(Records from a collection)
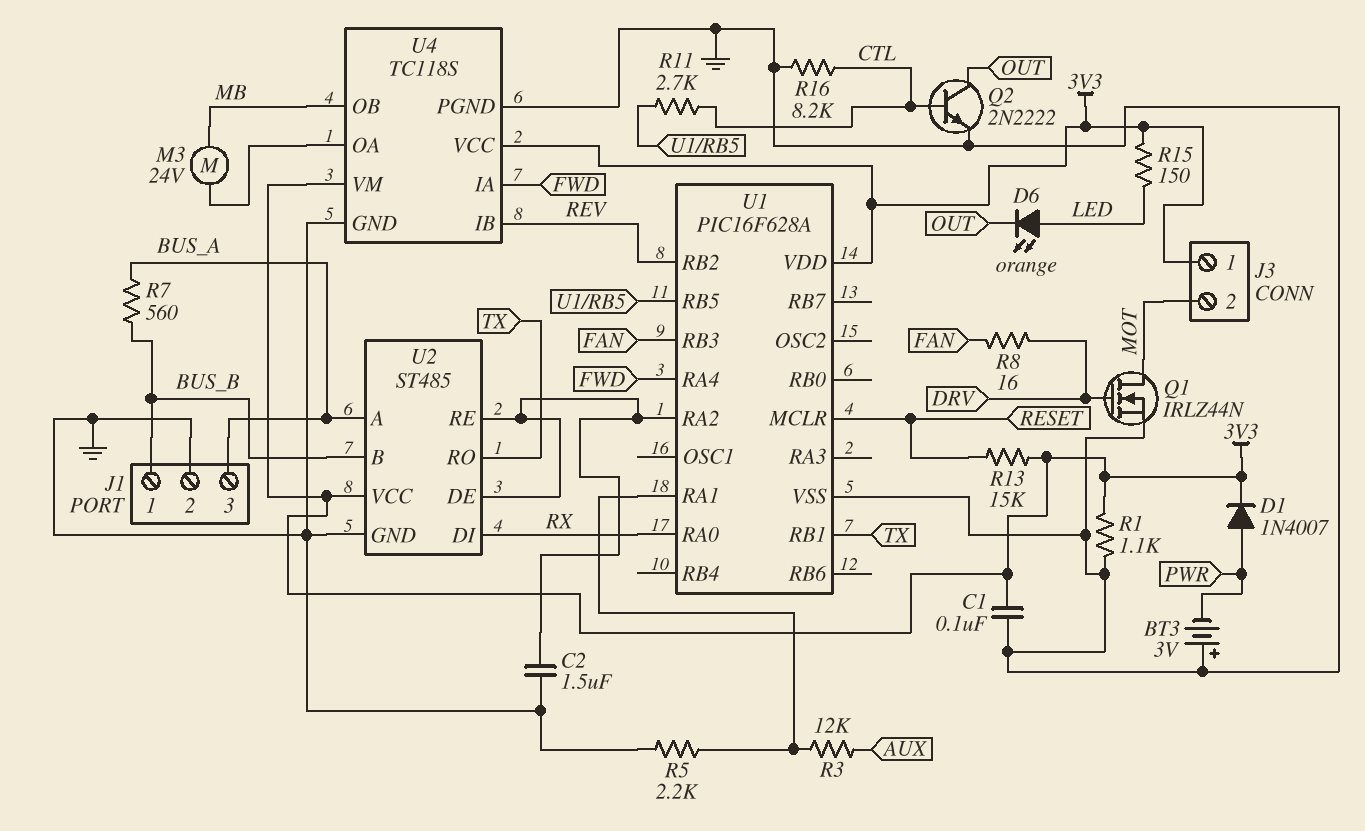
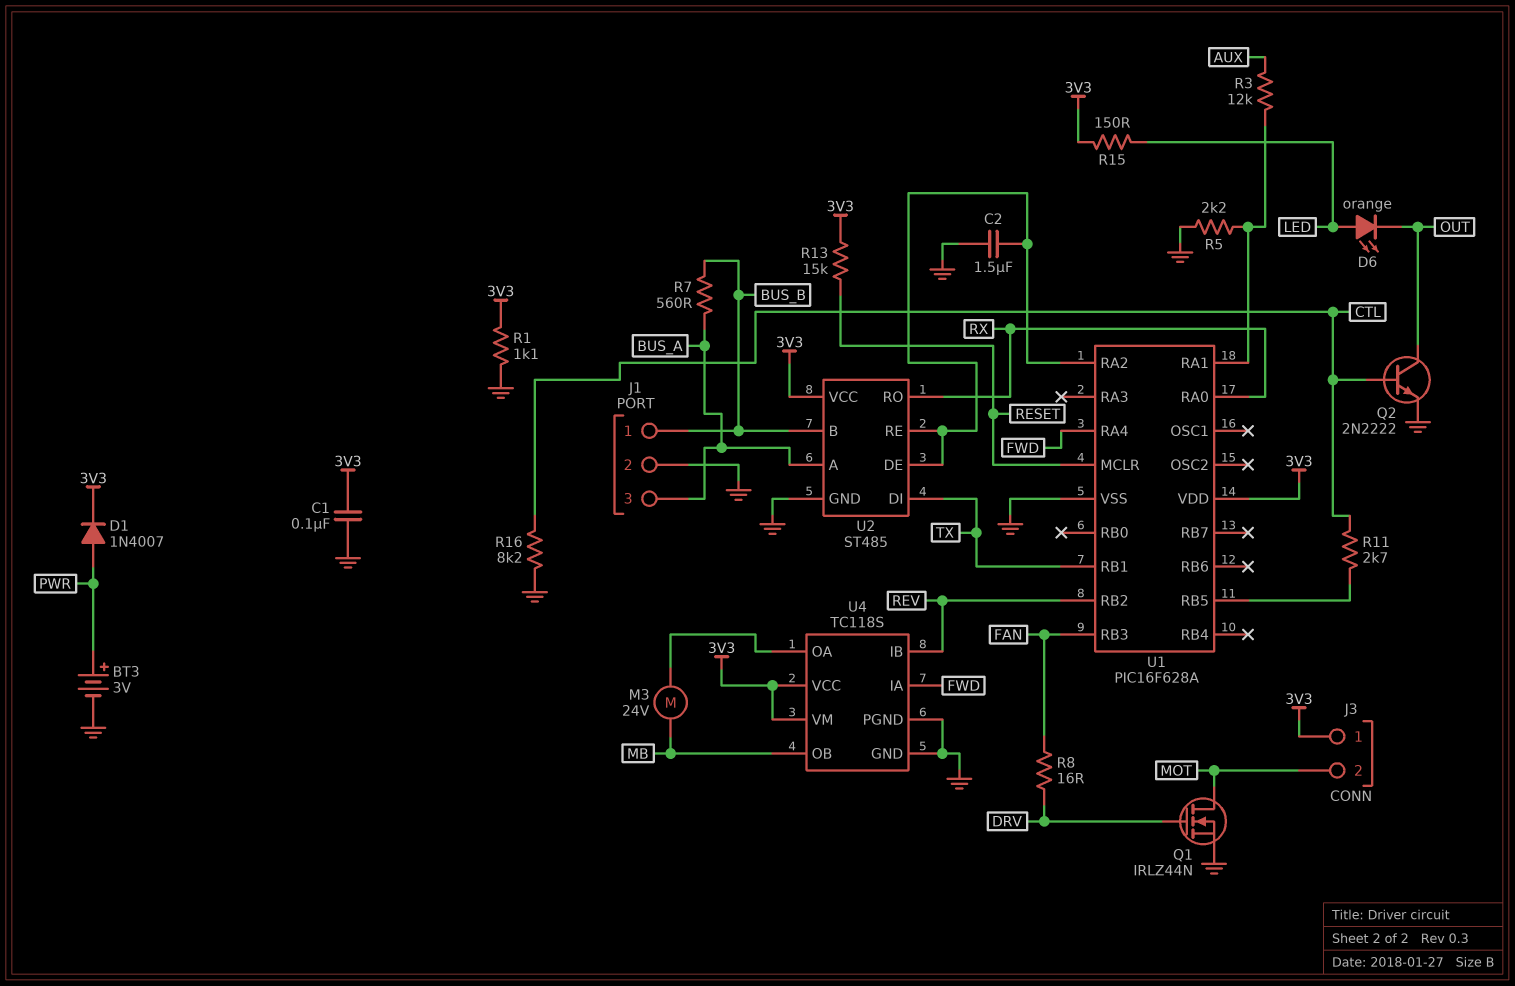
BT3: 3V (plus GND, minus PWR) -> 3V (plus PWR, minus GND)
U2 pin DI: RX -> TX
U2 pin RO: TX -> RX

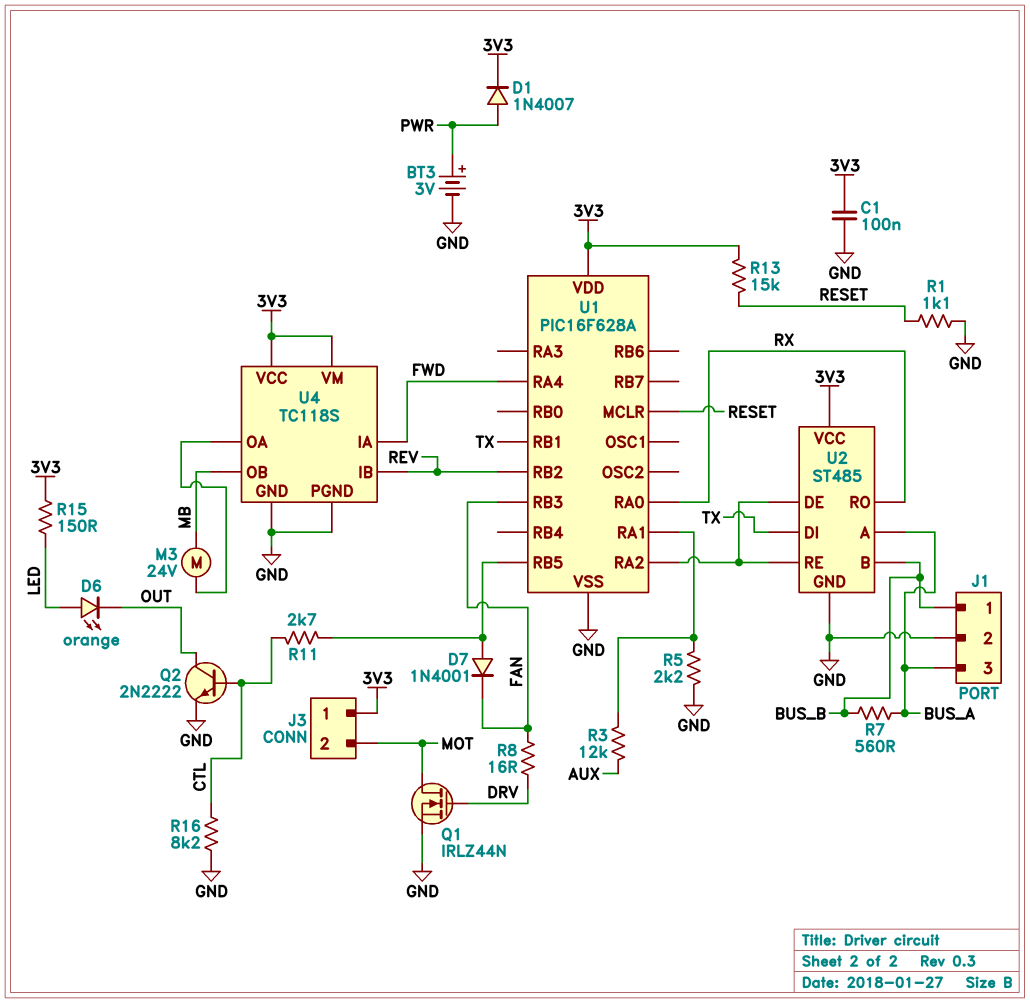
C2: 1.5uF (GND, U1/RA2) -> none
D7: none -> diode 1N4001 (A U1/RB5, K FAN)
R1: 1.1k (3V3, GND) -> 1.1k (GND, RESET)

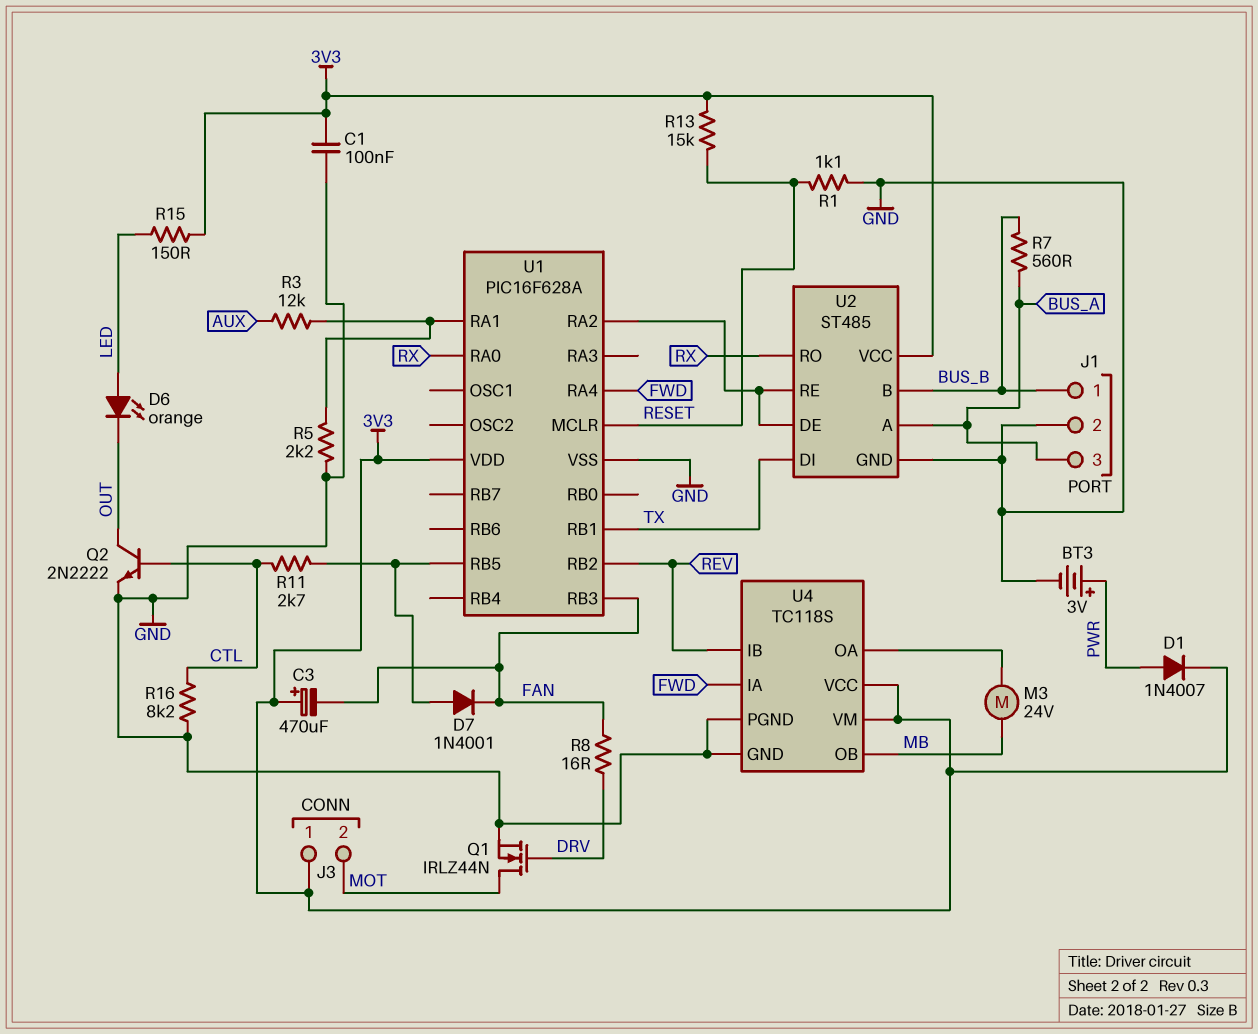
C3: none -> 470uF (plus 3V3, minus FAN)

■ Try it ■
Leave the pictures out and reproduce every record above exactly.

■ Exercise response ■
BT3: 3V (plus GND, minus PWR) -> 3V (plus PWR, minus GND)
U2 pin DI: RX -> TX
U2 pin RO: TX -> RX

C2: 1.5uF (GND, U1/RA2) -> none
D7: none -> diode 1N4001 (A U1/RB5, K FAN)
R1: 1.1k (3V3, GND) -> 1.1k (GND, RESET)

C3: none -> 470uF (plus 3V3, minus FAN)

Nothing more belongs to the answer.